== Instructions to follow ==
Return the records below from the line containing "(963, 401) = (223, 266): black" onward, exactly, through and including the last line.

== Data for analysis ==
_ _ _ _
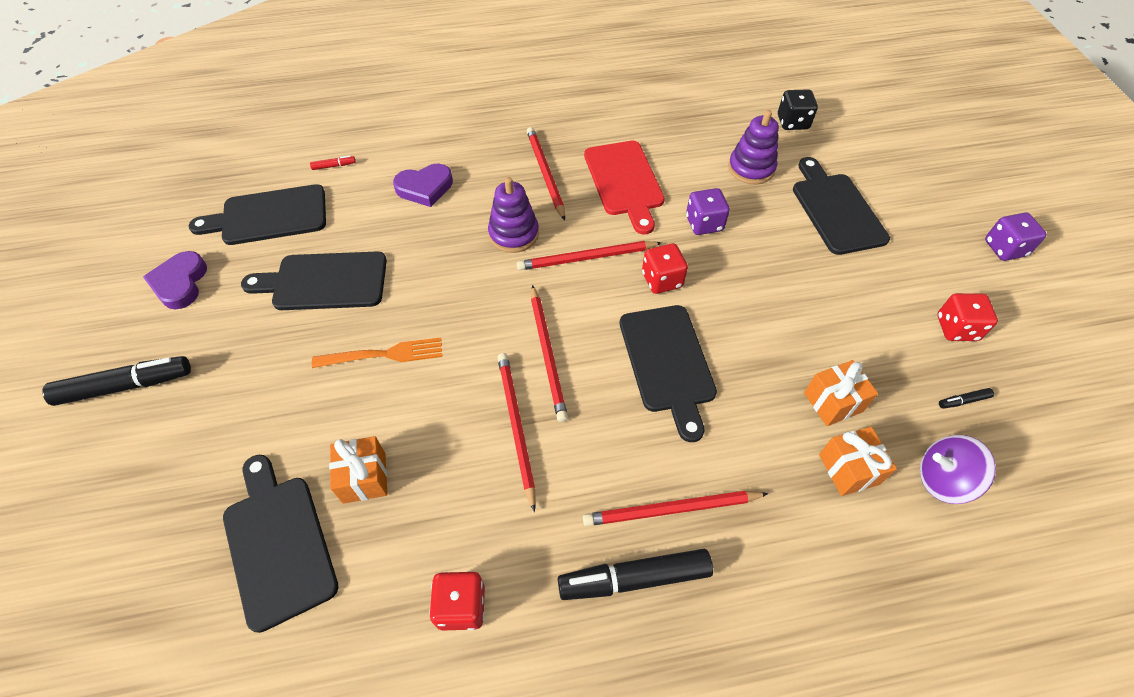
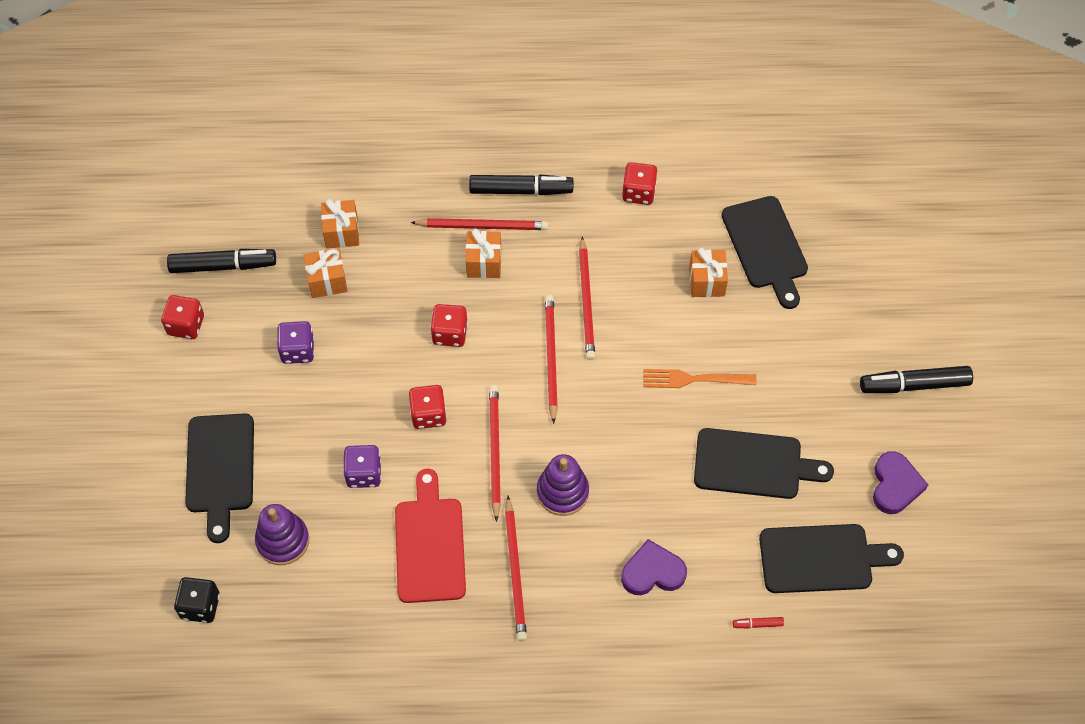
camera: 170 degrees left, 5 degrees up
(586, 258) = (494, 451): red pencil -> red pencil turned 90 degrees counterclockwise
(654, 457) = (484, 262): none -> orange gift
(667, 363) = (450, 333): black cutting board -> red dice
(942, 479) = (277, 215): purple spinning top -> none
(963, 401) = (223, 266): black marker -> black marker, size x2.35
(1005, 248) = (83, 396): purple dice -> purple dice (298, 350)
_ _ _ _
== Finished exercise ==
(963, 401) = (223, 266): black marker -> black marker, size x2.35
(1005, 248) = (83, 396): purple dice -> purple dice (298, 350)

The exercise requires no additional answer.